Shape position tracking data

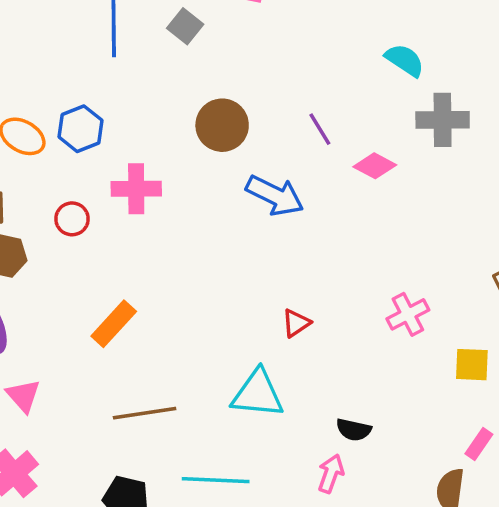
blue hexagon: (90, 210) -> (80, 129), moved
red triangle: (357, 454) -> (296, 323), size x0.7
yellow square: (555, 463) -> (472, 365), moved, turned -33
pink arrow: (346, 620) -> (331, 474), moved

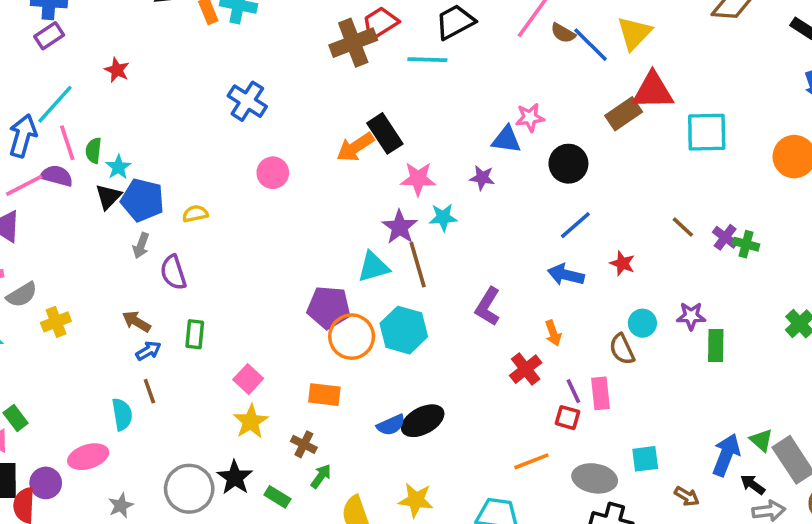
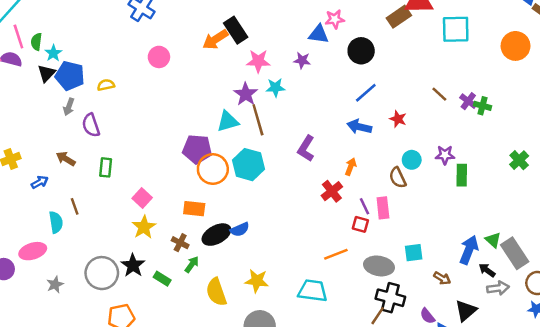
orange arrow: (553, 333) -> (351, 167), turned -140
blue arrow: (148, 351) -> (40, 182), moved
black ellipse: (423, 421) -> (216, 235), moved

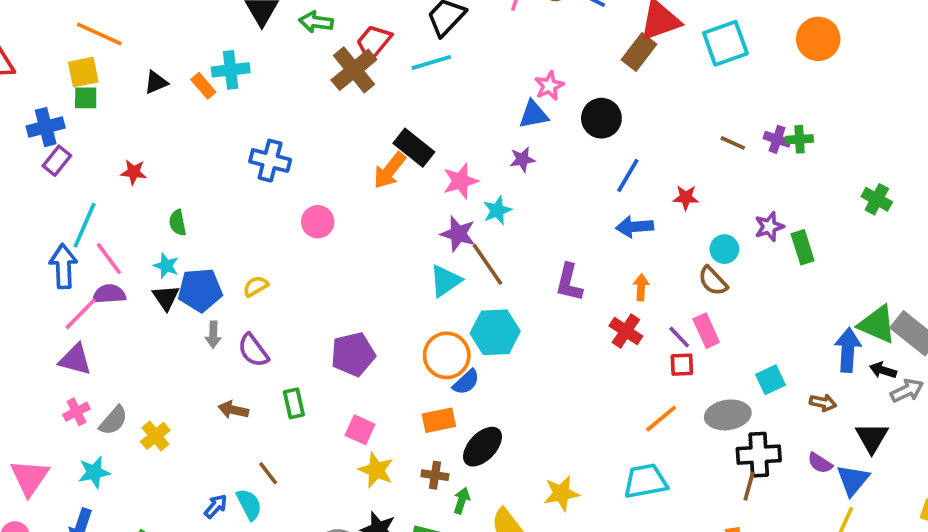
green semicircle: (36, 42) -> (178, 223), moved
purple pentagon: (197, 149) -> (353, 354), moved
blue arrow: (40, 182) -> (216, 506), moved
blue semicircle: (240, 229) -> (466, 382), moved
green triangle: (493, 240) -> (877, 324), size x1.6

- WORK INSTRUCTION -
Return from the data every line that holds "turned".

- ANSWER SPACE -
yellow square: (555, 463) -> (472, 365), moved, turned -33
orange arrow: (553, 333) -> (351, 167), turned -140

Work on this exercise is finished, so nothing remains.